[WHAT YOU NEED TO DO]: Beginning with the very first line, please reproduce the entries exactly through the line containing "op=insert; now=ruban adhésif/blanc;".

[DATASET RECORDS]:
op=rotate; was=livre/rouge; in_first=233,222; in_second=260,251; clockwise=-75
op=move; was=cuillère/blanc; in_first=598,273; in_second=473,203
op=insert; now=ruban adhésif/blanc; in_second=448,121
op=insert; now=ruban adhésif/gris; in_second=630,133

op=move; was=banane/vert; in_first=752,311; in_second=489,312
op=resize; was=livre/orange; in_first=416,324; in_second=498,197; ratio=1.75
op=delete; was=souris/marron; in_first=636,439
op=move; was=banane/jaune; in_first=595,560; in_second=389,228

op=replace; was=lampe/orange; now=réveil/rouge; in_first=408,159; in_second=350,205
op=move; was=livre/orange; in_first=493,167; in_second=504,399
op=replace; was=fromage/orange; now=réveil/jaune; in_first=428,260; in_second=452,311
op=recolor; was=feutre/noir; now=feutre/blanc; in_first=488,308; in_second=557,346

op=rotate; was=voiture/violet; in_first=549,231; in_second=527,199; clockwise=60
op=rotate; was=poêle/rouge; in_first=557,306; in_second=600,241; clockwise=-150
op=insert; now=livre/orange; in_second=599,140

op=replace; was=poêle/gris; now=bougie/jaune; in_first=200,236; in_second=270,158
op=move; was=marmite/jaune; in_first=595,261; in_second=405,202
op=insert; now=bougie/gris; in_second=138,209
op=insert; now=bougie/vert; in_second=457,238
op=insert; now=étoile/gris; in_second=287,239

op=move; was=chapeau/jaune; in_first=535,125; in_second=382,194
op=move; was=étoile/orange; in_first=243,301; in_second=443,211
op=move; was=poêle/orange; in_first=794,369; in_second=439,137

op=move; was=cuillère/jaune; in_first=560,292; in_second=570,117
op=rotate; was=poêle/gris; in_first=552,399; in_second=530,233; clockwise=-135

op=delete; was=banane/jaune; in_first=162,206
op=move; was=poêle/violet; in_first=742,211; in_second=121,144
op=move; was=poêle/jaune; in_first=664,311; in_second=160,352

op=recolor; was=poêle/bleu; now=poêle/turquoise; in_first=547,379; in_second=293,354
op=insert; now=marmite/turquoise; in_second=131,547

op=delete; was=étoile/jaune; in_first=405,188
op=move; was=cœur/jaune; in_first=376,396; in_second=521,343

[YOUR SOLUTION]:
op=rotate; was=livre/rouge; in_first=233,222; in_second=260,251; clockwise=-75
op=move; was=cuillère/blanc; in_first=598,273; in_second=473,203
op=insert; now=ruban adhésif/blanc; in_second=448,121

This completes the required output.